▸ ASSIGNMENT
Check every line of the entries below for "STEPPER", and copy the lines that have it.

▸ RAW DATA
──────

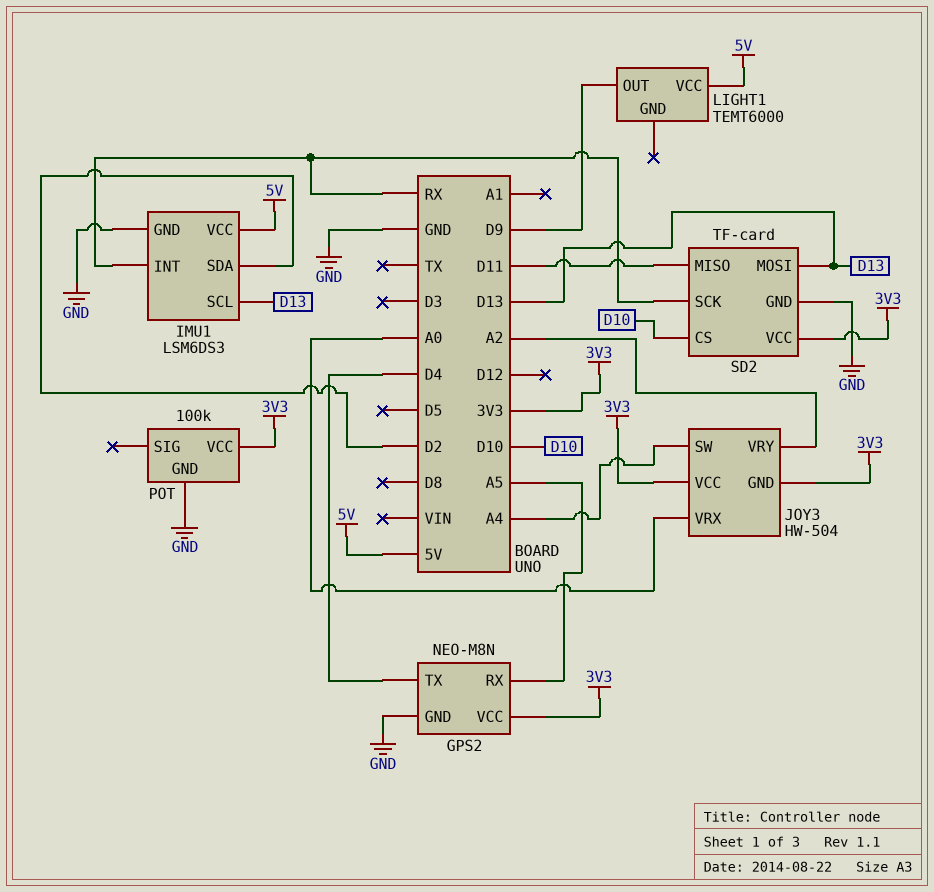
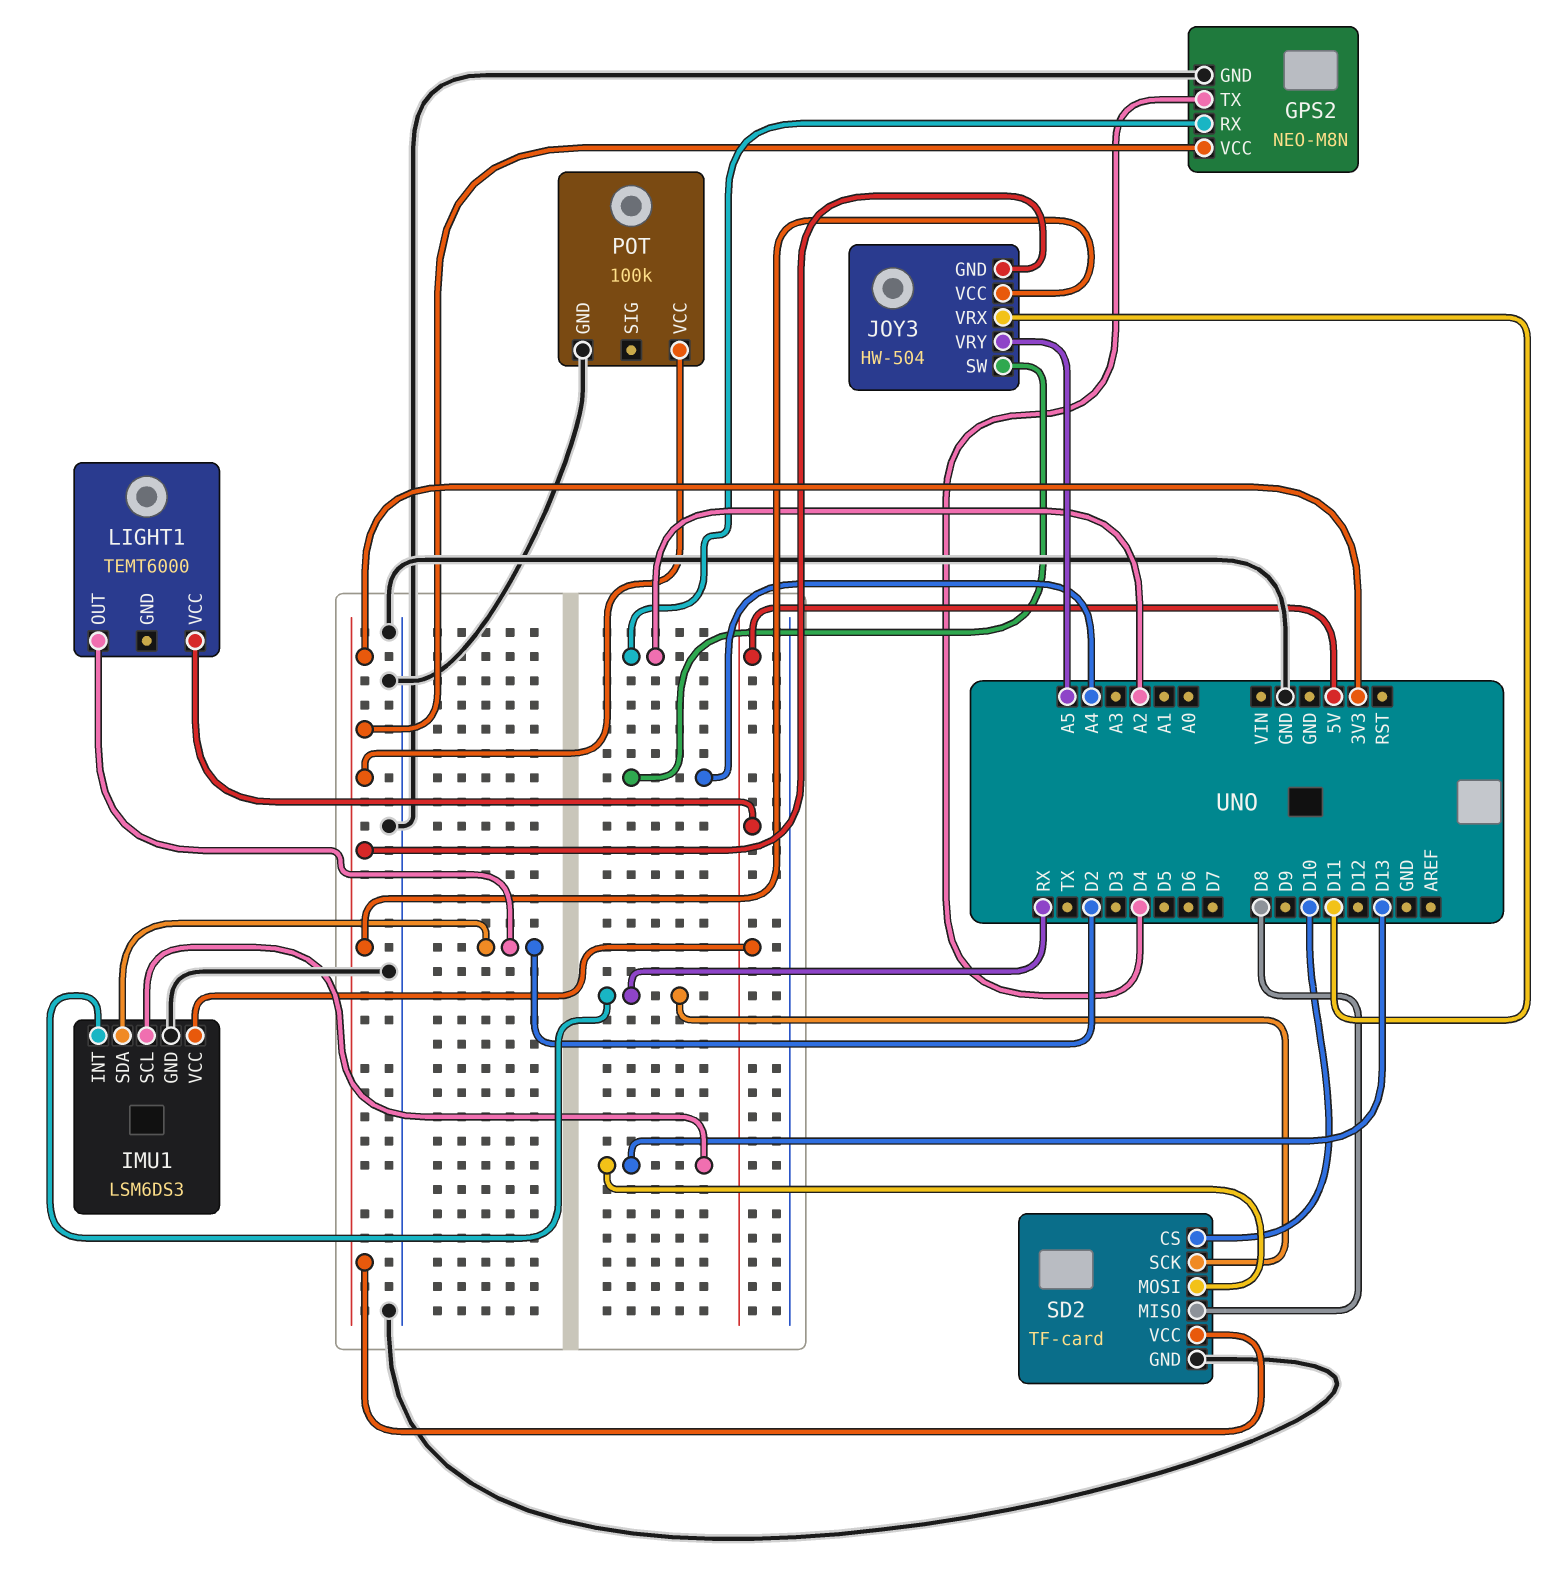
GPS2 pin RX: A5 -> A2
JOY3 pin VRX: A0 -> D11
JOY3 pin VRY: A2 -> A5
LIGHT1 pin OUT: D9 -> D2
SD2 pin MISO: D11 -> D8

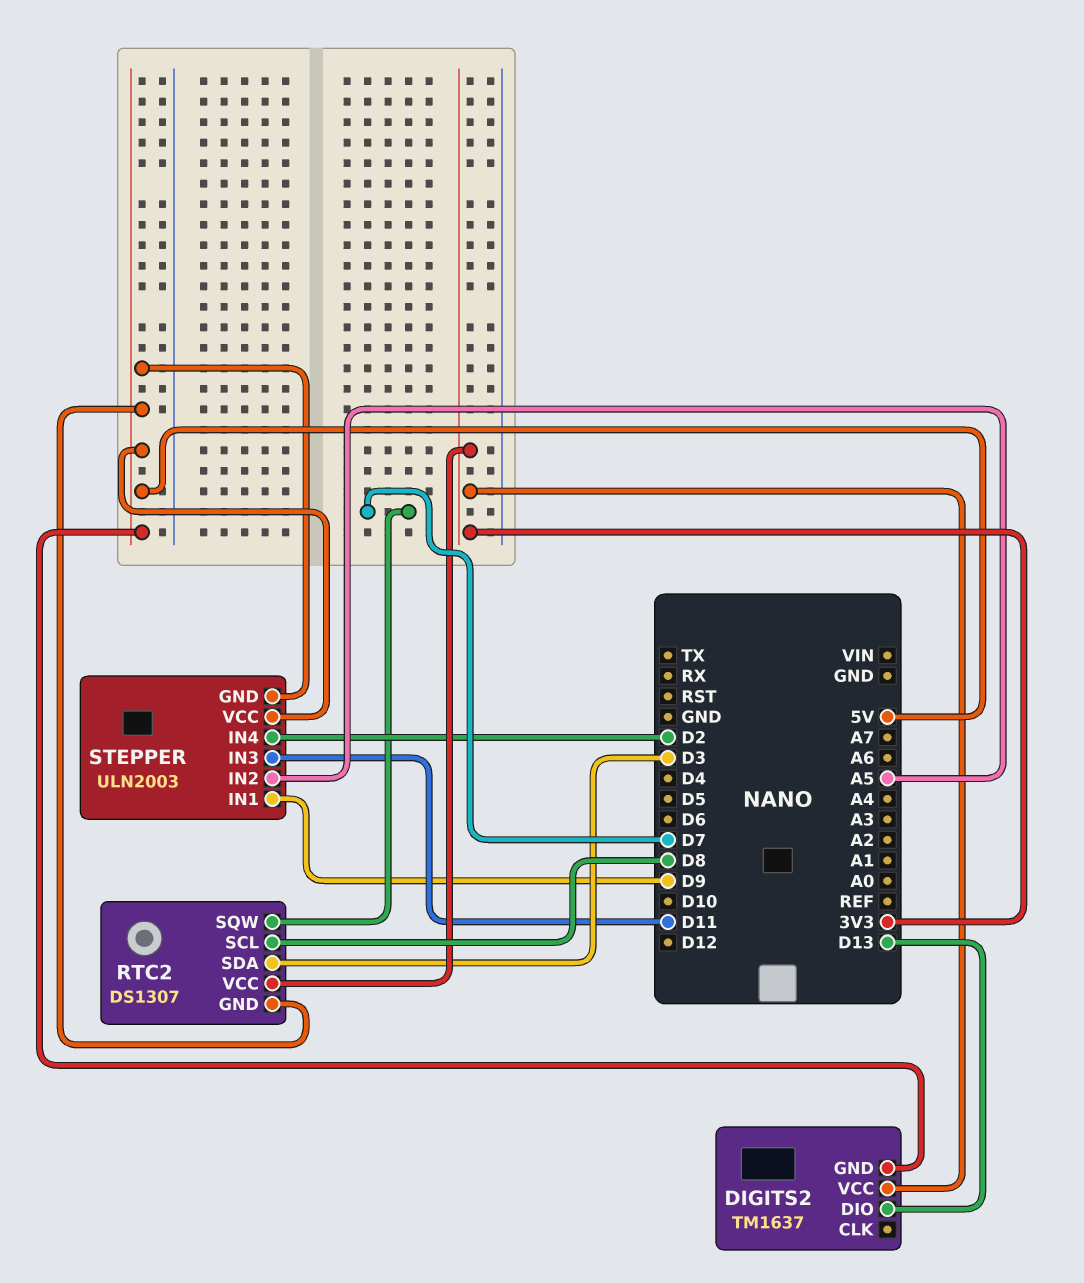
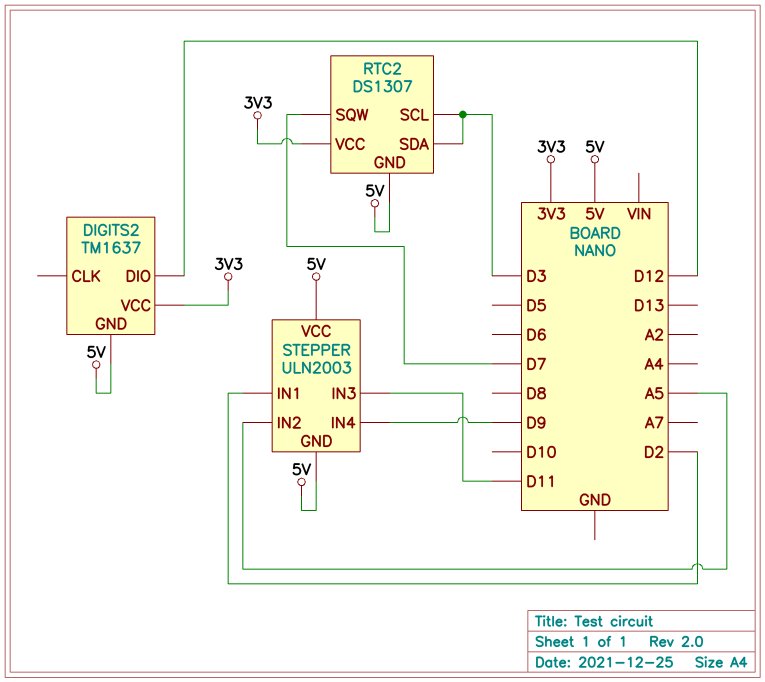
DIGITS2 pin DIO: D13 -> D12
RTC2 pin SCL: D8 -> D3
STEPPER pin IN1: D9 -> D2
STEPPER pin IN4: D2 -> D9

──────

▸ TASK ANSWER
STEPPER pin IN1: D9 -> D2
STEPPER pin IN4: D2 -> D9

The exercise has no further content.